=== Data for review ===
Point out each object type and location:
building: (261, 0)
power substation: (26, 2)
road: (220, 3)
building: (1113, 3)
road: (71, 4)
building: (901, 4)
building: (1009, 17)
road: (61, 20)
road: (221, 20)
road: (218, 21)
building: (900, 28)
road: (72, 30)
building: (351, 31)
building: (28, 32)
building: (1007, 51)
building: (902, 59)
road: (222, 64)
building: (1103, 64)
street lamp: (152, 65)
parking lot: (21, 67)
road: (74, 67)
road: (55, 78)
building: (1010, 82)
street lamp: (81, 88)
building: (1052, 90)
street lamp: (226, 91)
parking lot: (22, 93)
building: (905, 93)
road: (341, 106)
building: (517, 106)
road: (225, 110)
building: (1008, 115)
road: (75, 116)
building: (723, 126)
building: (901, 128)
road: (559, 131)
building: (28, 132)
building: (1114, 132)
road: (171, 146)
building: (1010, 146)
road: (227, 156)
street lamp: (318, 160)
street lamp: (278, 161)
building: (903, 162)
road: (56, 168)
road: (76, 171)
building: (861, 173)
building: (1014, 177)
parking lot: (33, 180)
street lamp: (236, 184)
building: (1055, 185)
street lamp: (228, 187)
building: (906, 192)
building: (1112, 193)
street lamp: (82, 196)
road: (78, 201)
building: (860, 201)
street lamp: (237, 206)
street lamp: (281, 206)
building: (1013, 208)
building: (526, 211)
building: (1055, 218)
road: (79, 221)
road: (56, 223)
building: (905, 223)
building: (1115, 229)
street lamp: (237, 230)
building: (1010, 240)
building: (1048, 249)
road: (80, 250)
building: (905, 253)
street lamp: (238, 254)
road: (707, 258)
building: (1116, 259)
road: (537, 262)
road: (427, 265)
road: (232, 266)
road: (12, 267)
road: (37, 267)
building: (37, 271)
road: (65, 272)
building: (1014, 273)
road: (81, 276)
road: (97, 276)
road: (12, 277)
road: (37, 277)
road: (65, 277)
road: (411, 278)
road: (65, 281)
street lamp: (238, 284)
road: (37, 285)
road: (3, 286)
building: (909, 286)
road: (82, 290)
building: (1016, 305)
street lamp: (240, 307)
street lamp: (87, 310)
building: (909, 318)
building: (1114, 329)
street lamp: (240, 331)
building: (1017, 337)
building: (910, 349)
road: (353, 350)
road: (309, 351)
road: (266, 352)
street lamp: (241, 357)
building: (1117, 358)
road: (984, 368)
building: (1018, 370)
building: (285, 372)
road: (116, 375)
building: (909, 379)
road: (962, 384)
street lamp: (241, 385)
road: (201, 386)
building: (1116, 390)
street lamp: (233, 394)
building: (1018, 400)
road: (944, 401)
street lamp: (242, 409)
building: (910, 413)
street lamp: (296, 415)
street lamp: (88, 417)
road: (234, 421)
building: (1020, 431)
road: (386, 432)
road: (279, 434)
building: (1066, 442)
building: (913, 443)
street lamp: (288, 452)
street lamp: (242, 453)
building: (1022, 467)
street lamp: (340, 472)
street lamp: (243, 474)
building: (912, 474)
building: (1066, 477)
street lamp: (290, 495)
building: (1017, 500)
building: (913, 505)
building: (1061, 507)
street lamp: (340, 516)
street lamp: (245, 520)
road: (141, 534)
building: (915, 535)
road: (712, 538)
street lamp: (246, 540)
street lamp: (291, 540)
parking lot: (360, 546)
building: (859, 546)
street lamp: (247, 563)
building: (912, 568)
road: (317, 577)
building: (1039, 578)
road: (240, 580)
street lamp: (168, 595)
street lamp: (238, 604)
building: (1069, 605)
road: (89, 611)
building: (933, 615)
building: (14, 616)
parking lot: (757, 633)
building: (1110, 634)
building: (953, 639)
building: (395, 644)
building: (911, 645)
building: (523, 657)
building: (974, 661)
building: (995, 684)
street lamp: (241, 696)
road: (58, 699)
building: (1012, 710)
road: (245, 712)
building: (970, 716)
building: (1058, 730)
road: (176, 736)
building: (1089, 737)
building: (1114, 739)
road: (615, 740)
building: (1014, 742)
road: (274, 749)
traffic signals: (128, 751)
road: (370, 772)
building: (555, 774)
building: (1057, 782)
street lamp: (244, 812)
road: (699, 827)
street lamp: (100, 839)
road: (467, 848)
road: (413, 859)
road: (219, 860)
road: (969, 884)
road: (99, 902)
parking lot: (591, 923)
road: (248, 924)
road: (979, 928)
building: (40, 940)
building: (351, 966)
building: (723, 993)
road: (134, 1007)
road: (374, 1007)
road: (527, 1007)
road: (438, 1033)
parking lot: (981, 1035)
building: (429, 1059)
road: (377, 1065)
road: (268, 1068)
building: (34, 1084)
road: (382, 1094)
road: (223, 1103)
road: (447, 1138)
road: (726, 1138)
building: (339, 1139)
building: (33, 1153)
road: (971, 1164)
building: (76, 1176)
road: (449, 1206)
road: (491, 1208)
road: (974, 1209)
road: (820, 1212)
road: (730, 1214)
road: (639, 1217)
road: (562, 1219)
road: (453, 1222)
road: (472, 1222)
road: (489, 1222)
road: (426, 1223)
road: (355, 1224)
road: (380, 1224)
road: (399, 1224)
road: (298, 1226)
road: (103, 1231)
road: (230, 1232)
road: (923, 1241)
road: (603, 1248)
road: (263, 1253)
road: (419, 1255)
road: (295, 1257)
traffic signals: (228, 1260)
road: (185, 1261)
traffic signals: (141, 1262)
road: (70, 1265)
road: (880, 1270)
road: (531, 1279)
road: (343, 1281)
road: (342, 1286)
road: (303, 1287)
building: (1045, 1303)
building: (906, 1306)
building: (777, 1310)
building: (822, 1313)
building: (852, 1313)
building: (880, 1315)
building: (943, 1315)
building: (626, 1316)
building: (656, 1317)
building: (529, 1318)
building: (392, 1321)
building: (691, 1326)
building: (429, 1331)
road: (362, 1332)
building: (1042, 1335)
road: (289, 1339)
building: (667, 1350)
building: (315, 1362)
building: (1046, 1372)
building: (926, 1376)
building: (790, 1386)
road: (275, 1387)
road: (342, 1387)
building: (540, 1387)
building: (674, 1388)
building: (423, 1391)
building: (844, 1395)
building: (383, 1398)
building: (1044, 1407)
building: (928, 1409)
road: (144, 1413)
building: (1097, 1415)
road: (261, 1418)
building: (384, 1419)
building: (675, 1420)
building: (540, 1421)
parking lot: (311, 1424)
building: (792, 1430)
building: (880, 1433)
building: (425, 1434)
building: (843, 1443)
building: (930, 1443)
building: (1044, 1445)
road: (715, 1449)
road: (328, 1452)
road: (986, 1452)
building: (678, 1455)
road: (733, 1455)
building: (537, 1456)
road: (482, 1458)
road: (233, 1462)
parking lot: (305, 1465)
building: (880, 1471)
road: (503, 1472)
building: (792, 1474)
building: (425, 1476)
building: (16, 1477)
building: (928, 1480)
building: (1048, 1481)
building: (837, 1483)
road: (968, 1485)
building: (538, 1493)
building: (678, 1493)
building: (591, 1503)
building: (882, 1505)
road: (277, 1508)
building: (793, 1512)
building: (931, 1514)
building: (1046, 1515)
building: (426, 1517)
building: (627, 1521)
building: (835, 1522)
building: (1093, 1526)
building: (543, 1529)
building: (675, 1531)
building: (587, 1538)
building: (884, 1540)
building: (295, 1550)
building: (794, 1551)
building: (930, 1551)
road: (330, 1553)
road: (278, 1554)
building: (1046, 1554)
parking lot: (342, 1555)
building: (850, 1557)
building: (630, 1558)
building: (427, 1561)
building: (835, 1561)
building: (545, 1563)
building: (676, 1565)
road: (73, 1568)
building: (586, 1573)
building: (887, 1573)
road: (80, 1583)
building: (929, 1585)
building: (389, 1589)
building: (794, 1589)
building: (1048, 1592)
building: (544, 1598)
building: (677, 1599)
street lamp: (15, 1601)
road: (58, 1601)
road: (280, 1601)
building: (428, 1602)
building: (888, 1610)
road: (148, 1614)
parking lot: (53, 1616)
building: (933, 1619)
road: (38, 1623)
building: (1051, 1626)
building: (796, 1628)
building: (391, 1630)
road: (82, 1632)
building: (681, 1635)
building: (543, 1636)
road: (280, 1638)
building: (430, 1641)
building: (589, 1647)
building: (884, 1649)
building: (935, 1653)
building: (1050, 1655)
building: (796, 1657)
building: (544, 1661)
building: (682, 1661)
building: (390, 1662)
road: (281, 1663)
===
● **Work item**: Go through the data above and copy each line that holds the word "signals".

● **Written solution**:
traffic signals: (128, 751)
traffic signals: (228, 1260)
traffic signals: (141, 1262)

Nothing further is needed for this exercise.